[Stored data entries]
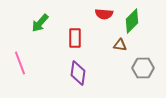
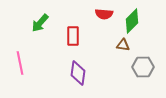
red rectangle: moved 2 px left, 2 px up
brown triangle: moved 3 px right
pink line: rotated 10 degrees clockwise
gray hexagon: moved 1 px up
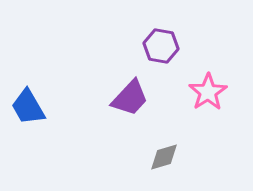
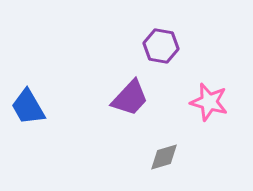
pink star: moved 1 px right, 10 px down; rotated 24 degrees counterclockwise
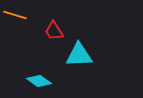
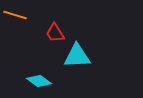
red trapezoid: moved 1 px right, 2 px down
cyan triangle: moved 2 px left, 1 px down
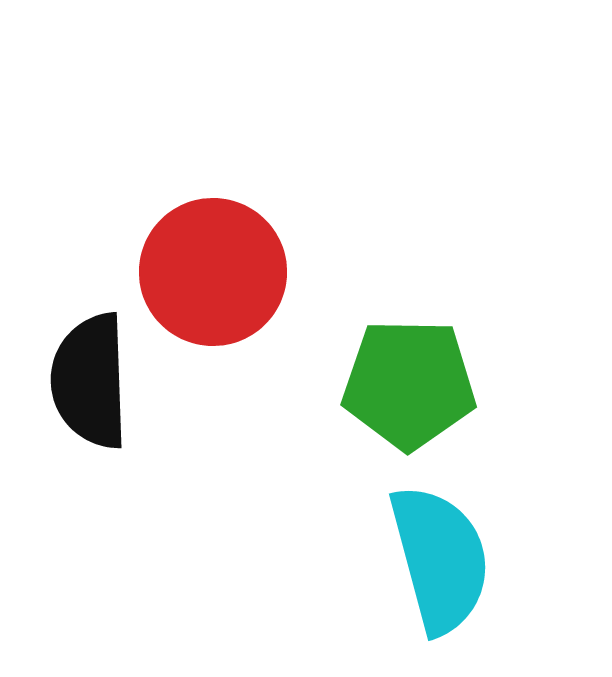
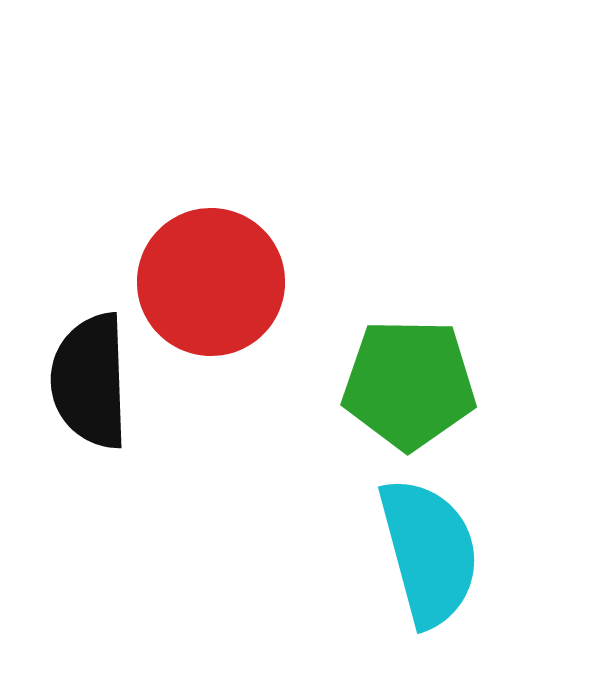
red circle: moved 2 px left, 10 px down
cyan semicircle: moved 11 px left, 7 px up
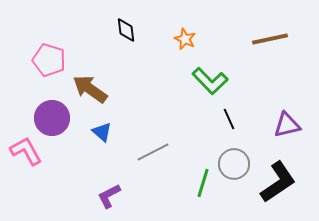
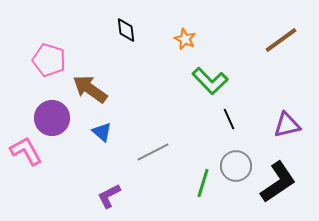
brown line: moved 11 px right, 1 px down; rotated 24 degrees counterclockwise
gray circle: moved 2 px right, 2 px down
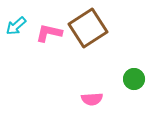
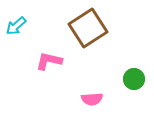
pink L-shape: moved 28 px down
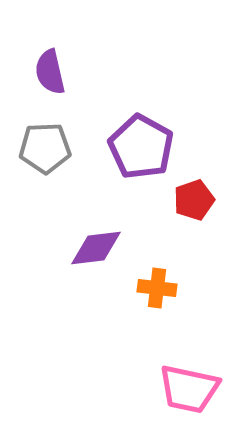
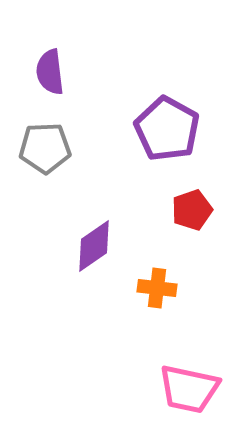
purple semicircle: rotated 6 degrees clockwise
purple pentagon: moved 26 px right, 18 px up
red pentagon: moved 2 px left, 10 px down
purple diamond: moved 2 px left, 2 px up; rotated 28 degrees counterclockwise
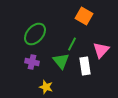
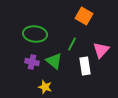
green ellipse: rotated 55 degrees clockwise
green triangle: moved 7 px left; rotated 12 degrees counterclockwise
yellow star: moved 1 px left
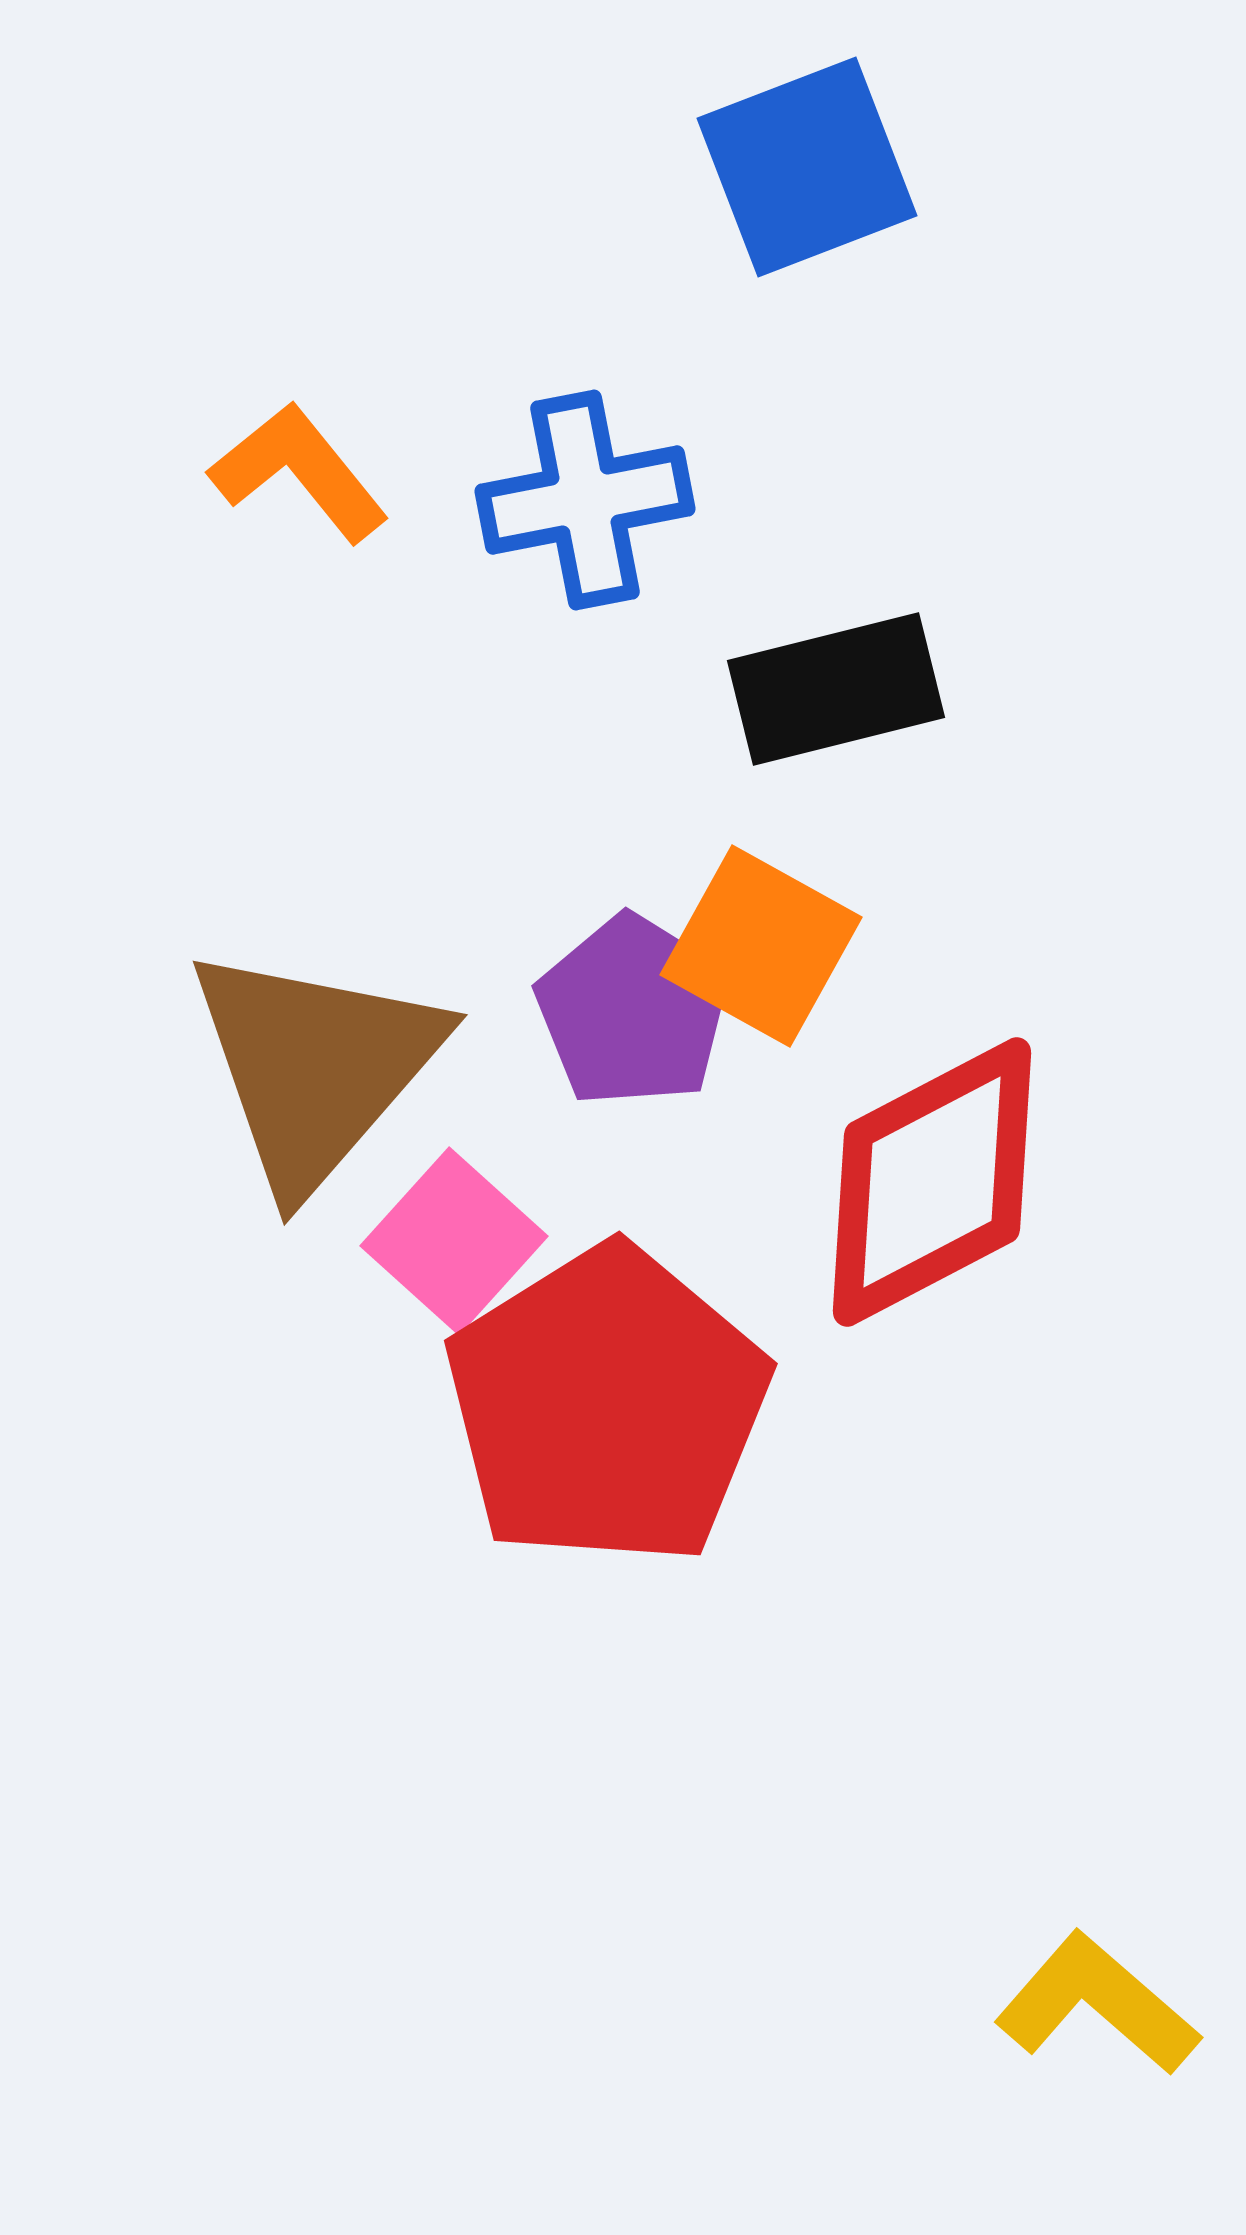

▸ PROBLEM: Wherever the word "cyan" occurs in the data above, copy the line it sits in.

▸ EXPECTED ANSWER:
cyan triangle: moved 2 px left, 1 px down
cyan semicircle: moved 11 px left, 7 px up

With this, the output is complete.